Record extracts:
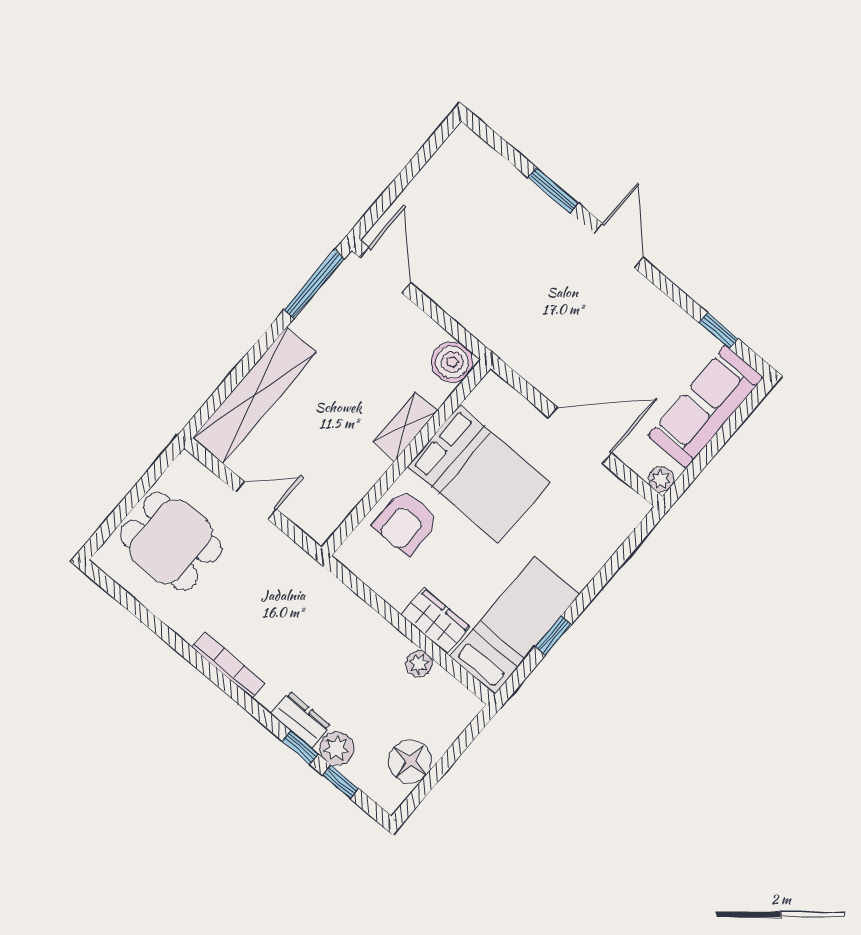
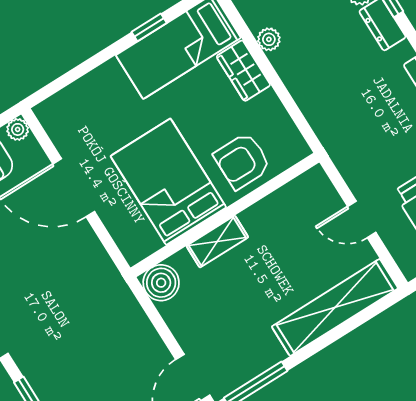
armchair: (406, 522) -> (242, 161), turned 180

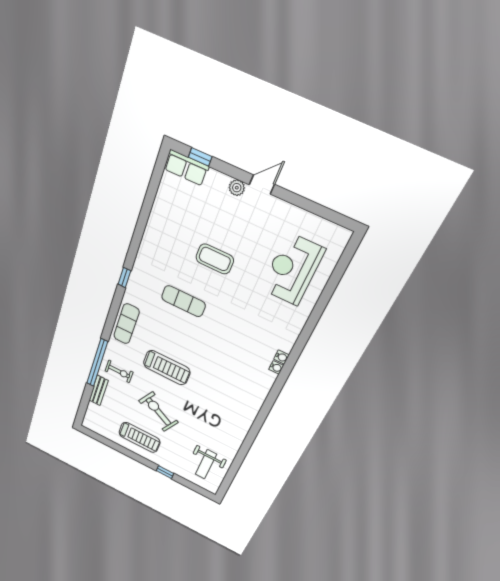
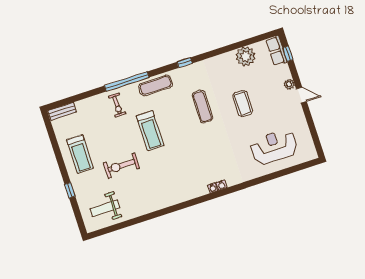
plant: (166, 209) -> (246, 56), added
window: (97, 363) -> (127, 82), moved
bench: (99, 390) -> (62, 111), moved
exercise bike: (158, 412) -> (121, 166), moved, turned -119

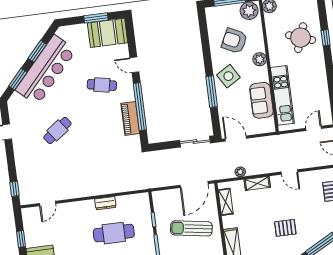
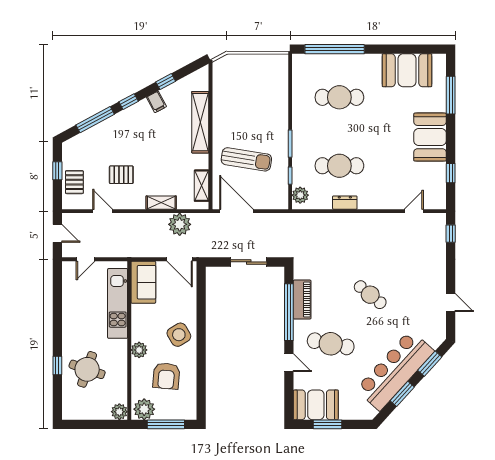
armchair: (234, 41) -> (166, 376), turned 69
cafe table: (102, 85) -> (331, 344), width x1.37, depth x1.35
window: (212, 92) -> (201, 319), removed
sofa: (261, 100) -> (143, 282), moved
cafe table: (57, 130) -> (370, 295), moved, turned 75
sliding door: (195, 142) -> (249, 262), moved
plant: (240, 172) -> (180, 224), width x1.87, depth x1.87
door: (289, 172) -> (103, 211), moved
door: (194, 184) -> (237, 211), hinge flipped
plant: (143, 205) -> (300, 195), added
pallet: (285, 228) -> (121, 175), moved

Task description: Copy every line of the data that carries the word "cafe".

Result below:
cafe table: (102, 85) -> (331, 344), width x1.37, depth x1.35
cafe table: (57, 130) -> (370, 295), moved, turned 75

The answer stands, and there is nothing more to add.